##### MATERIALS PROVIDED
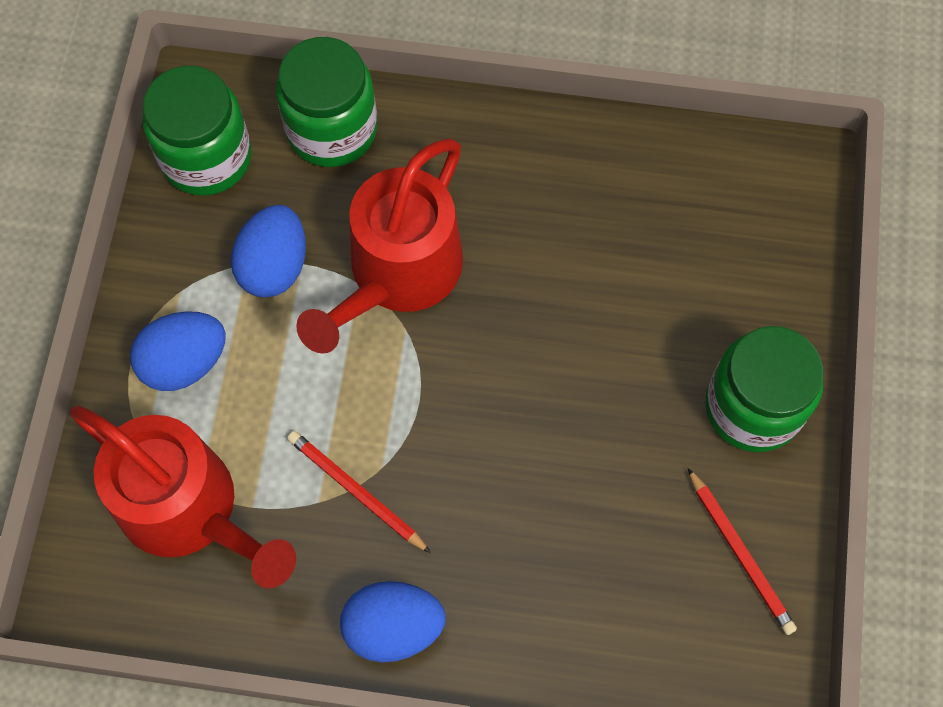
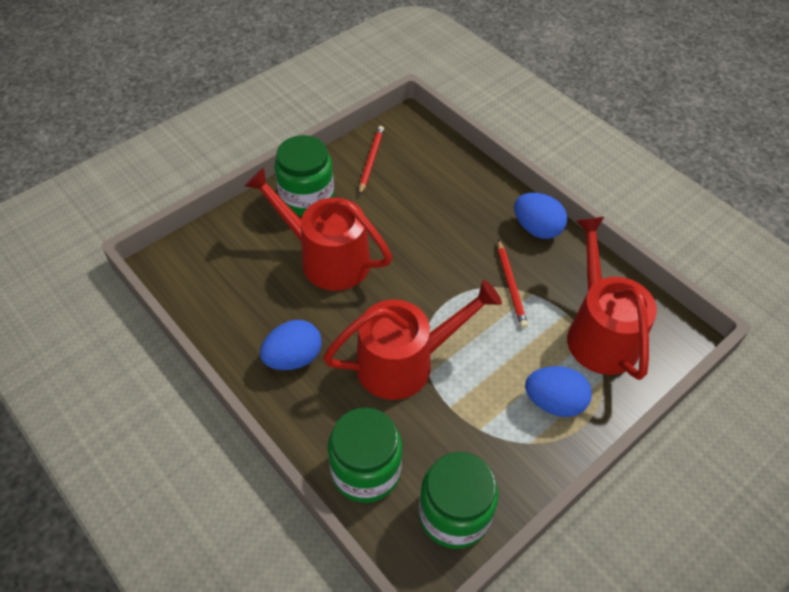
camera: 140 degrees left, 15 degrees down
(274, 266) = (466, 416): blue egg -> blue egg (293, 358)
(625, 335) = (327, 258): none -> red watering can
##########
##### MATERIALS PROVIDED
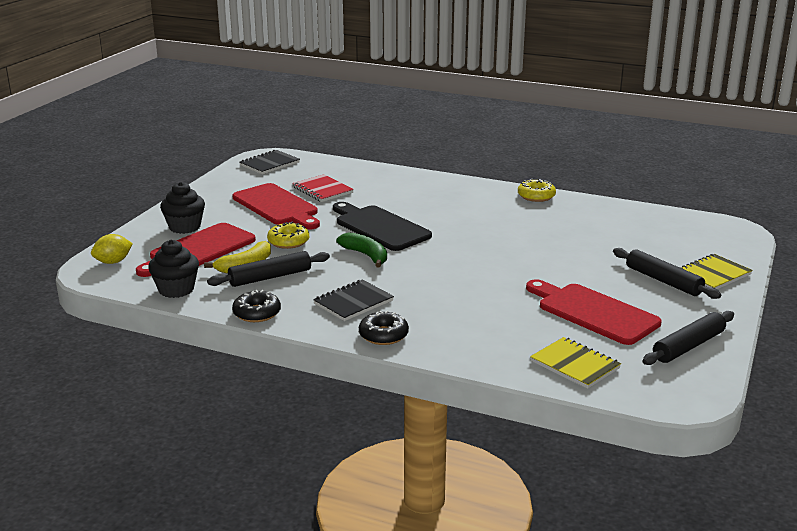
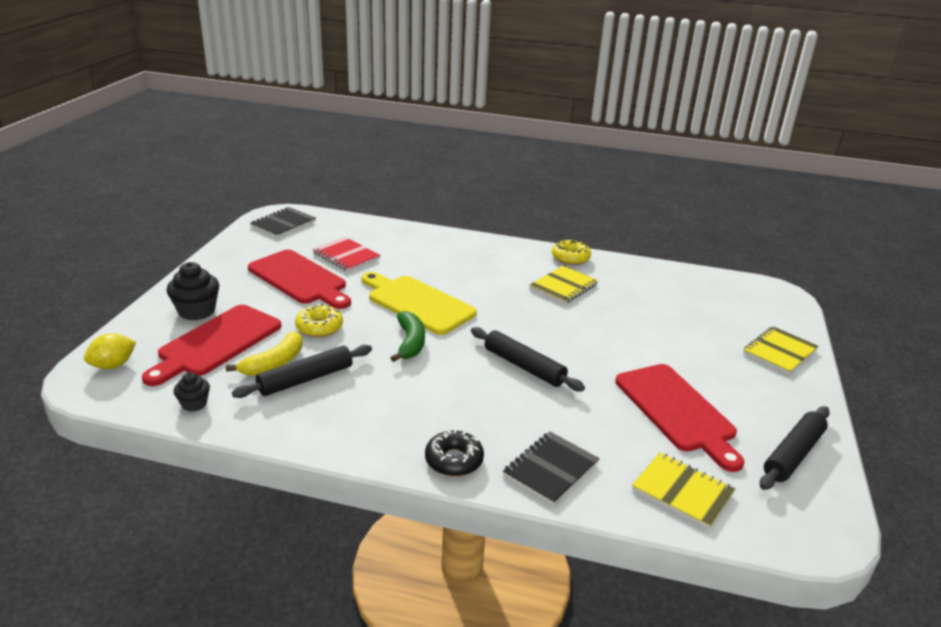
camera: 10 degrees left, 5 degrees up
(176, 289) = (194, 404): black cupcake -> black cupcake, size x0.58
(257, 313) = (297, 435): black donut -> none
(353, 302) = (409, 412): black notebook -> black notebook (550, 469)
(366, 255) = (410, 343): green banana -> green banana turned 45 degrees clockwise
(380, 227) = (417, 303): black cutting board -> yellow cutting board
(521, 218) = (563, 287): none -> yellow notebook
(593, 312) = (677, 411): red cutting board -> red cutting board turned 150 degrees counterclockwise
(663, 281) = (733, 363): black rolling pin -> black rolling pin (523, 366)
##########
##### MATERIALS PROVIDED
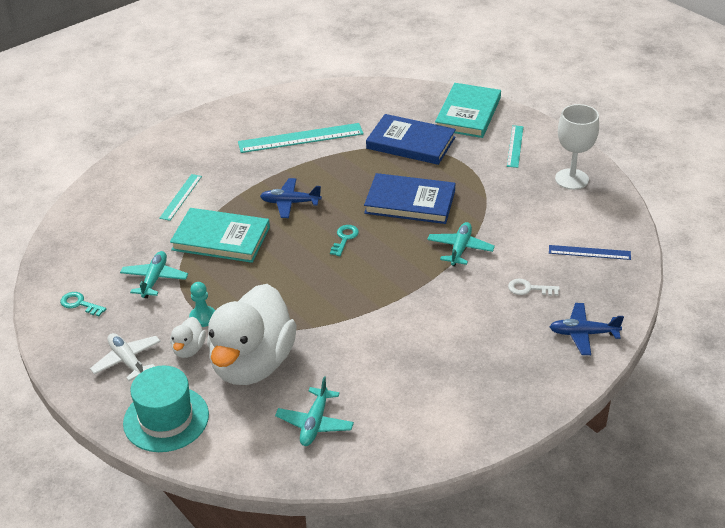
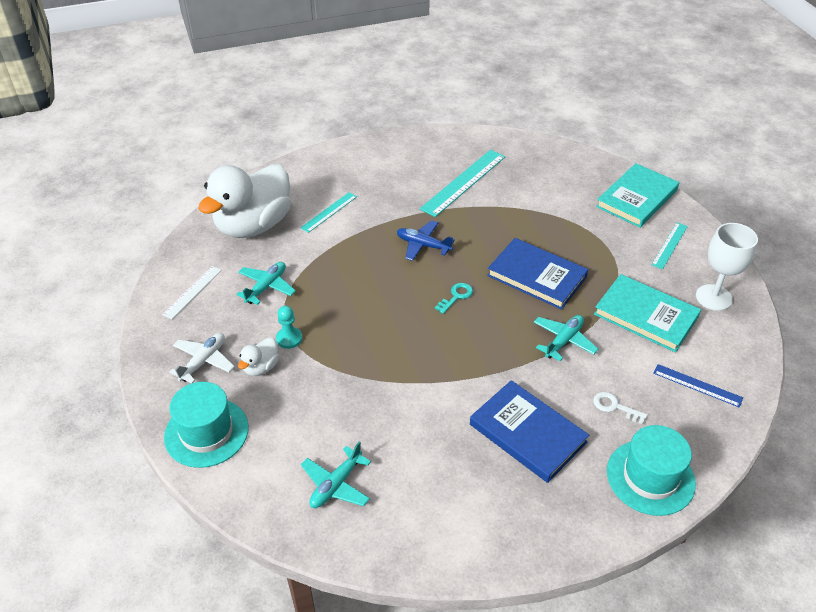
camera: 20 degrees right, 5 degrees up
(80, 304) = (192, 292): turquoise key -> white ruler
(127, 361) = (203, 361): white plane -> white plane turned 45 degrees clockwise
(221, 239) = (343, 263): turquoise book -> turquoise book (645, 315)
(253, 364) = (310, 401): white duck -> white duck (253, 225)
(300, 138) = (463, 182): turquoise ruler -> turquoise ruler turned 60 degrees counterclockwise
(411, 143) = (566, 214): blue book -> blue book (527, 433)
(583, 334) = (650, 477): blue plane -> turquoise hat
##########
EXERCISE PROMPT ▸
Wherever "yellow" occurs in the entries above, copy the line it sits on.

EXPECTED OUTPUT ▸
(380, 227) = (417, 303): black cutting board -> yellow cutting board
(521, 218) = (563, 287): none -> yellow notebook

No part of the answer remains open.